--- START ---
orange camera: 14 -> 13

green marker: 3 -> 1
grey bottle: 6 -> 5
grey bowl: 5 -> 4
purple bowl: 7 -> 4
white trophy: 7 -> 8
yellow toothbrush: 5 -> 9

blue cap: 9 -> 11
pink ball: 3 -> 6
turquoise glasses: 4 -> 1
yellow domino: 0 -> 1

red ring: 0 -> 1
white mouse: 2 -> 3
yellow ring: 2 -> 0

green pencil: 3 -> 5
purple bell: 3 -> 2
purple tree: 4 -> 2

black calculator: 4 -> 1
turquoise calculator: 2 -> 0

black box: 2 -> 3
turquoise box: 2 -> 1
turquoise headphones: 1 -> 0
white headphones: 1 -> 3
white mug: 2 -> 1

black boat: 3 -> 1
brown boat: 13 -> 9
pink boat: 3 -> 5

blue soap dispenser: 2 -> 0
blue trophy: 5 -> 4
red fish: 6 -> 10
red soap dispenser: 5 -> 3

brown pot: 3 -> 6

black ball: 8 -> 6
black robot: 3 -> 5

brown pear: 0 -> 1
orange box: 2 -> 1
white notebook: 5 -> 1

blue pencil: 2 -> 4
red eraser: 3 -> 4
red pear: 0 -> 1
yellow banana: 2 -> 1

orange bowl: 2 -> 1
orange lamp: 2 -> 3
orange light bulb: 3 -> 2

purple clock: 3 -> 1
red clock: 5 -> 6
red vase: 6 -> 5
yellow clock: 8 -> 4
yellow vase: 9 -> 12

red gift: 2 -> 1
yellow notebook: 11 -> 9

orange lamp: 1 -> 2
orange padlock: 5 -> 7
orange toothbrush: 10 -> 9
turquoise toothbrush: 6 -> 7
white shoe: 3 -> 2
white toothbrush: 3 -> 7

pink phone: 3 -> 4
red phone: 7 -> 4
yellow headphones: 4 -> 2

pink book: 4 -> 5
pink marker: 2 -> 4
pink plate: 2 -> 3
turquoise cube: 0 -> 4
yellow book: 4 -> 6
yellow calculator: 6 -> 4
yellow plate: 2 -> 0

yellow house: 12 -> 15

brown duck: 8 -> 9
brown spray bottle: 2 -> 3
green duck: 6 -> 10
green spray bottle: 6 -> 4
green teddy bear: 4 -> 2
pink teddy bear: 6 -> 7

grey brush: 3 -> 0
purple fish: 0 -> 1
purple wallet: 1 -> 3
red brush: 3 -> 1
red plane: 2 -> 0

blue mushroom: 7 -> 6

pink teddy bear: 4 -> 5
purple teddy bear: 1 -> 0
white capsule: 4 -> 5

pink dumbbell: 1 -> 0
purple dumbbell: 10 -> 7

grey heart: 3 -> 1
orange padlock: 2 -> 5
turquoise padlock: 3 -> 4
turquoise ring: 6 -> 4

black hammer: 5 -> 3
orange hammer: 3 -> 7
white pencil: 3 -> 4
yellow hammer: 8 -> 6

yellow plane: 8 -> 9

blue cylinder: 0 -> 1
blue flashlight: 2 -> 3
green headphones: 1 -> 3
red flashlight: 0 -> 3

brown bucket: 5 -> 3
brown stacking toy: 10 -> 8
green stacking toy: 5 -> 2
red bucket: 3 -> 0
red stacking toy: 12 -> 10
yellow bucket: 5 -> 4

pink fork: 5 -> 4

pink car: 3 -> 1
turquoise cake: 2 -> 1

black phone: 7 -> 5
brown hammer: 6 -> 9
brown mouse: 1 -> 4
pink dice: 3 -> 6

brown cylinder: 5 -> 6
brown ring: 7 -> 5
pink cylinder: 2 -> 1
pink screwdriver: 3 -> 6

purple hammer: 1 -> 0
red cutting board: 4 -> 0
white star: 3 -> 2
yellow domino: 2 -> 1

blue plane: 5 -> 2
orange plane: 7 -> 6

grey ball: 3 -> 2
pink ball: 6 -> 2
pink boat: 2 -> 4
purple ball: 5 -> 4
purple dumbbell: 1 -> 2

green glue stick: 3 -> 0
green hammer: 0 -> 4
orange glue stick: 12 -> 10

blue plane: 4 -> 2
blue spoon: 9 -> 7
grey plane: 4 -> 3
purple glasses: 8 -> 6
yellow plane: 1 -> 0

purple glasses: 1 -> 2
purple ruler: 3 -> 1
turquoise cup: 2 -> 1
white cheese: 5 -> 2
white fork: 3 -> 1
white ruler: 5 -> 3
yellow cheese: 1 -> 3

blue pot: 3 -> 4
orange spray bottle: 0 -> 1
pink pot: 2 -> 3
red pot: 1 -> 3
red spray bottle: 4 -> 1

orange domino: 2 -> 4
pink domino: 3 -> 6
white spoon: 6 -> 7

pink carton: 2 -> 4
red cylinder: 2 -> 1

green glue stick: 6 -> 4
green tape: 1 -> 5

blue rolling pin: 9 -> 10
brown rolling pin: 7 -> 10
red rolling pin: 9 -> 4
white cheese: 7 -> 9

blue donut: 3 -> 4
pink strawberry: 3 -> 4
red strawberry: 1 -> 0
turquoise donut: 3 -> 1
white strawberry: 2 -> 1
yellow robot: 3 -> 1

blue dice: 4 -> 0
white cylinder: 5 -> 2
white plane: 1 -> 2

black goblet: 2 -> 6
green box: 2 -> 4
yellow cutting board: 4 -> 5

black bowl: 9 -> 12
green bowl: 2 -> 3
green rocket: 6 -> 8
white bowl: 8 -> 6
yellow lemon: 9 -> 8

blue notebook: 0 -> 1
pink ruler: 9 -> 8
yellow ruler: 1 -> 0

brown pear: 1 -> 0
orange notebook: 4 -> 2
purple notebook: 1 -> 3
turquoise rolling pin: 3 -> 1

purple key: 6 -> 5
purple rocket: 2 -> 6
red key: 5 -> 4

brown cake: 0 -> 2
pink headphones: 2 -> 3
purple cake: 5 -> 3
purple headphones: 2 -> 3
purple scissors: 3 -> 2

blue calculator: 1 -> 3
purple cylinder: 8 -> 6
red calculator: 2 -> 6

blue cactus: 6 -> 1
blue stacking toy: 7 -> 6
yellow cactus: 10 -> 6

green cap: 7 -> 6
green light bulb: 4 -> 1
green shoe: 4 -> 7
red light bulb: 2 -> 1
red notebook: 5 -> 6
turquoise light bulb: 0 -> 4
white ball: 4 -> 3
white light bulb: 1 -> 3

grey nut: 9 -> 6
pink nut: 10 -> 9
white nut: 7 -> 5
--- END ---
EXERCISE –
All the records, from the first line to the last: repeat them exactly.

THE COMPLETED TASK –
orange camera: 14 -> 13

green marker: 3 -> 1
grey bottle: 6 -> 5
grey bowl: 5 -> 4
purple bowl: 7 -> 4
white trophy: 7 -> 8
yellow toothbrush: 5 -> 9

blue cap: 9 -> 11
pink ball: 3 -> 6
turquoise glasses: 4 -> 1
yellow domino: 0 -> 1

red ring: 0 -> 1
white mouse: 2 -> 3
yellow ring: 2 -> 0

green pencil: 3 -> 5
purple bell: 3 -> 2
purple tree: 4 -> 2

black calculator: 4 -> 1
turquoise calculator: 2 -> 0

black box: 2 -> 3
turquoise box: 2 -> 1
turquoise headphones: 1 -> 0
white headphones: 1 -> 3
white mug: 2 -> 1

black boat: 3 -> 1
brown boat: 13 -> 9
pink boat: 3 -> 5

blue soap dispenser: 2 -> 0
blue trophy: 5 -> 4
red fish: 6 -> 10
red soap dispenser: 5 -> 3

brown pot: 3 -> 6

black ball: 8 -> 6
black robot: 3 -> 5

brown pear: 0 -> 1
orange box: 2 -> 1
white notebook: 5 -> 1

blue pencil: 2 -> 4
red eraser: 3 -> 4
red pear: 0 -> 1
yellow banana: 2 -> 1

orange bowl: 2 -> 1
orange lamp: 2 -> 3
orange light bulb: 3 -> 2

purple clock: 3 -> 1
red clock: 5 -> 6
red vase: 6 -> 5
yellow clock: 8 -> 4
yellow vase: 9 -> 12

red gift: 2 -> 1
yellow notebook: 11 -> 9

orange lamp: 1 -> 2
orange padlock: 5 -> 7
orange toothbrush: 10 -> 9
turquoise toothbrush: 6 -> 7
white shoe: 3 -> 2
white toothbrush: 3 -> 7

pink phone: 3 -> 4
red phone: 7 -> 4
yellow headphones: 4 -> 2

pink book: 4 -> 5
pink marker: 2 -> 4
pink plate: 2 -> 3
turquoise cube: 0 -> 4
yellow book: 4 -> 6
yellow calculator: 6 -> 4
yellow plate: 2 -> 0

yellow house: 12 -> 15

brown duck: 8 -> 9
brown spray bottle: 2 -> 3
green duck: 6 -> 10
green spray bottle: 6 -> 4
green teddy bear: 4 -> 2
pink teddy bear: 6 -> 7

grey brush: 3 -> 0
purple fish: 0 -> 1
purple wallet: 1 -> 3
red brush: 3 -> 1
red plane: 2 -> 0

blue mushroom: 7 -> 6

pink teddy bear: 4 -> 5
purple teddy bear: 1 -> 0
white capsule: 4 -> 5

pink dumbbell: 1 -> 0
purple dumbbell: 10 -> 7

grey heart: 3 -> 1
orange padlock: 2 -> 5
turquoise padlock: 3 -> 4
turquoise ring: 6 -> 4

black hammer: 5 -> 3
orange hammer: 3 -> 7
white pencil: 3 -> 4
yellow hammer: 8 -> 6

yellow plane: 8 -> 9

blue cylinder: 0 -> 1
blue flashlight: 2 -> 3
green headphones: 1 -> 3
red flashlight: 0 -> 3

brown bucket: 5 -> 3
brown stacking toy: 10 -> 8
green stacking toy: 5 -> 2
red bucket: 3 -> 0
red stacking toy: 12 -> 10
yellow bucket: 5 -> 4

pink fork: 5 -> 4

pink car: 3 -> 1
turquoise cake: 2 -> 1

black phone: 7 -> 5
brown hammer: 6 -> 9
brown mouse: 1 -> 4
pink dice: 3 -> 6

brown cylinder: 5 -> 6
brown ring: 7 -> 5
pink cylinder: 2 -> 1
pink screwdriver: 3 -> 6

purple hammer: 1 -> 0
red cutting board: 4 -> 0
white star: 3 -> 2
yellow domino: 2 -> 1

blue plane: 5 -> 2
orange plane: 7 -> 6

grey ball: 3 -> 2
pink ball: 6 -> 2
pink boat: 2 -> 4
purple ball: 5 -> 4
purple dumbbell: 1 -> 2

green glue stick: 3 -> 0
green hammer: 0 -> 4
orange glue stick: 12 -> 10

blue plane: 4 -> 2
blue spoon: 9 -> 7
grey plane: 4 -> 3
purple glasses: 8 -> 6
yellow plane: 1 -> 0

purple glasses: 1 -> 2
purple ruler: 3 -> 1
turquoise cup: 2 -> 1
white cheese: 5 -> 2
white fork: 3 -> 1
white ruler: 5 -> 3
yellow cheese: 1 -> 3

blue pot: 3 -> 4
orange spray bottle: 0 -> 1
pink pot: 2 -> 3
red pot: 1 -> 3
red spray bottle: 4 -> 1

orange domino: 2 -> 4
pink domino: 3 -> 6
white spoon: 6 -> 7

pink carton: 2 -> 4
red cylinder: 2 -> 1

green glue stick: 6 -> 4
green tape: 1 -> 5

blue rolling pin: 9 -> 10
brown rolling pin: 7 -> 10
red rolling pin: 9 -> 4
white cheese: 7 -> 9

blue donut: 3 -> 4
pink strawberry: 3 -> 4
red strawberry: 1 -> 0
turquoise donut: 3 -> 1
white strawberry: 2 -> 1
yellow robot: 3 -> 1

blue dice: 4 -> 0
white cylinder: 5 -> 2
white plane: 1 -> 2

black goblet: 2 -> 6
green box: 2 -> 4
yellow cutting board: 4 -> 5

black bowl: 9 -> 12
green bowl: 2 -> 3
green rocket: 6 -> 8
white bowl: 8 -> 6
yellow lemon: 9 -> 8

blue notebook: 0 -> 1
pink ruler: 9 -> 8
yellow ruler: 1 -> 0

brown pear: 1 -> 0
orange notebook: 4 -> 2
purple notebook: 1 -> 3
turquoise rolling pin: 3 -> 1

purple key: 6 -> 5
purple rocket: 2 -> 6
red key: 5 -> 4

brown cake: 0 -> 2
pink headphones: 2 -> 3
purple cake: 5 -> 3
purple headphones: 2 -> 3
purple scissors: 3 -> 2

blue calculator: 1 -> 3
purple cylinder: 8 -> 6
red calculator: 2 -> 6

blue cactus: 6 -> 1
blue stacking toy: 7 -> 6
yellow cactus: 10 -> 6

green cap: 7 -> 6
green light bulb: 4 -> 1
green shoe: 4 -> 7
red light bulb: 2 -> 1
red notebook: 5 -> 6
turquoise light bulb: 0 -> 4
white ball: 4 -> 3
white light bulb: 1 -> 3

grey nut: 9 -> 6
pink nut: 10 -> 9
white nut: 7 -> 5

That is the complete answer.